Revision comparison data:
--------------------------------------------------

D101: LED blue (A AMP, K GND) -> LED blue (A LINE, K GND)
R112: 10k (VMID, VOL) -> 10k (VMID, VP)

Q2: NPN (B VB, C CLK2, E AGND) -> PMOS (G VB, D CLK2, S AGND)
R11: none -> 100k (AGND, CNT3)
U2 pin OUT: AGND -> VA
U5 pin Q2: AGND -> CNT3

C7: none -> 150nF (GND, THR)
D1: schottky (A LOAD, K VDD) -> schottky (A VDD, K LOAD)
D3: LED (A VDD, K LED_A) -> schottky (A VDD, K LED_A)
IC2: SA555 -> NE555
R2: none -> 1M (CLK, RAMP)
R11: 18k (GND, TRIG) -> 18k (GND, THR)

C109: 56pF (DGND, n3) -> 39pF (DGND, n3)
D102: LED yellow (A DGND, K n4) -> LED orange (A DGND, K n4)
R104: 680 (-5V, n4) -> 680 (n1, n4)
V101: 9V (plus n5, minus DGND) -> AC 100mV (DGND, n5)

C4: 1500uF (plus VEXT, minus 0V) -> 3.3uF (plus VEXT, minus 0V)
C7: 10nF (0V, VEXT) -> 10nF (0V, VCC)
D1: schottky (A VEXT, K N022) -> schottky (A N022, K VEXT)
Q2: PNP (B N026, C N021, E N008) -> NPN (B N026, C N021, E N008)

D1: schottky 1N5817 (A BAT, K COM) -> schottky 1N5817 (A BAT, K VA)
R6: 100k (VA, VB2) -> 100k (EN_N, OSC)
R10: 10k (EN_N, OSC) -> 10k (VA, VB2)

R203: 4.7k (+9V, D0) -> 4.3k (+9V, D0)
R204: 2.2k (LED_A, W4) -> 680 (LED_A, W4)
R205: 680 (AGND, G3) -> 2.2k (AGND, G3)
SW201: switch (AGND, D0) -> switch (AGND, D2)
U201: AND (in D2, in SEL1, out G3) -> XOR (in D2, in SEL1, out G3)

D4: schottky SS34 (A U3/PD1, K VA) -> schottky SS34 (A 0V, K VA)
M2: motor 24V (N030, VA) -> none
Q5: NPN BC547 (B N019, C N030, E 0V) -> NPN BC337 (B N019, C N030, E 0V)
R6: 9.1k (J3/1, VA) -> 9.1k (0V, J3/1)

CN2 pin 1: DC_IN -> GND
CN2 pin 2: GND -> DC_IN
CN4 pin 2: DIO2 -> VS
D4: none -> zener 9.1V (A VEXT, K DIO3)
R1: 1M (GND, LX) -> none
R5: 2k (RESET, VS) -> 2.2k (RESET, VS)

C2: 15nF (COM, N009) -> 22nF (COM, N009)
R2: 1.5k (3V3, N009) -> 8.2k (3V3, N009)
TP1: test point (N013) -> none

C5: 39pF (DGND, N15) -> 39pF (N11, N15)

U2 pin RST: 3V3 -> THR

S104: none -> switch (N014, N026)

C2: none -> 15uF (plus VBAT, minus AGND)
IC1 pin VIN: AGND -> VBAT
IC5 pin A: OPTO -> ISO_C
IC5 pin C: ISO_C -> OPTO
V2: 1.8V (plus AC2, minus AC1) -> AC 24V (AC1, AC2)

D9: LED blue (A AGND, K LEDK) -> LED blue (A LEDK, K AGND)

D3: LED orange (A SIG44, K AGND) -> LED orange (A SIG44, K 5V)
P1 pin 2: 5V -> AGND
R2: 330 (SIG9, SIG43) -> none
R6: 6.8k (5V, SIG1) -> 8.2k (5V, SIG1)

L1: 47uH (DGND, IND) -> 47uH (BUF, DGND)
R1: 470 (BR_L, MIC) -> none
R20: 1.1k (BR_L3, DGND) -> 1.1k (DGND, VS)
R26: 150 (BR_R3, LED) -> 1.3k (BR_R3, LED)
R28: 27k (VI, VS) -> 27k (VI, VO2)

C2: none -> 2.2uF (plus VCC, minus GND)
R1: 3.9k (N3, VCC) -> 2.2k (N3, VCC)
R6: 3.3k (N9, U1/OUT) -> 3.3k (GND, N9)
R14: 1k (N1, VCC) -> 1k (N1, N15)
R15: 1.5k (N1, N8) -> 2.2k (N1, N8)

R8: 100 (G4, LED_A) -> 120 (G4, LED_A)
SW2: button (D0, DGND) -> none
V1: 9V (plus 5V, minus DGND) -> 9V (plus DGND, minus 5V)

--------------------------------------------------

WORK REQUIRED:
Every line above from the line with "U5 pin Q2: AGND -> CNT3" to the line with "D102: LED yellow", inclusive, must be returned exactly; no other line belongs in the reply.

REPLY:
U5 pin Q2: AGND -> CNT3

C7: none -> 150nF (GND, THR)
D1: schottky (A LOAD, K VDD) -> schottky (A VDD, K LOAD)
D3: LED (A VDD, K LED_A) -> schottky (A VDD, K LED_A)
IC2: SA555 -> NE555
R2: none -> 1M (CLK, RAMP)
R11: 18k (GND, TRIG) -> 18k (GND, THR)

C109: 56pF (DGND, n3) -> 39pF (DGND, n3)
D102: LED yellow (A DGND, K n4) -> LED orange (A DGND, K n4)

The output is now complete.